--- Input data ---
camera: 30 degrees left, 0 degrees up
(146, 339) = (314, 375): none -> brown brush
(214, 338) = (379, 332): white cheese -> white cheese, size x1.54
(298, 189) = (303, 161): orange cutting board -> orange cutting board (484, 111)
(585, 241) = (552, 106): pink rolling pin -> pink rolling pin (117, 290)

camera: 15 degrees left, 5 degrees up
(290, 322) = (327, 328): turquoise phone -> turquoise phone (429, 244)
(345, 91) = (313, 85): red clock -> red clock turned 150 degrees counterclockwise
---
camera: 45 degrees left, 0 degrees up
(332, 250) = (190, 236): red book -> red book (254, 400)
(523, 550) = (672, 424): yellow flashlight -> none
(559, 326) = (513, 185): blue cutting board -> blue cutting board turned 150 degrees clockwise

--- Exercise requirements ---
Only the lines above from the one with "camera: 30 degrees left, 0 degrees up" through the one with "(345, 91) = (313, 85): red" should be duplicated, character for character.

--- Task answer ---
camera: 30 degrees left, 0 degrees up
(146, 339) = (314, 375): none -> brown brush
(214, 338) = (379, 332): white cheese -> white cheese, size x1.54
(298, 189) = (303, 161): orange cutting board -> orange cutting board (484, 111)
(585, 241) = (552, 106): pink rolling pin -> pink rolling pin (117, 290)

camera: 15 degrees left, 5 degrees up
(290, 322) = (327, 328): turquoise phone -> turquoise phone (429, 244)
(345, 91) = (313, 85): red clock -> red clock turned 150 degrees counterclockwise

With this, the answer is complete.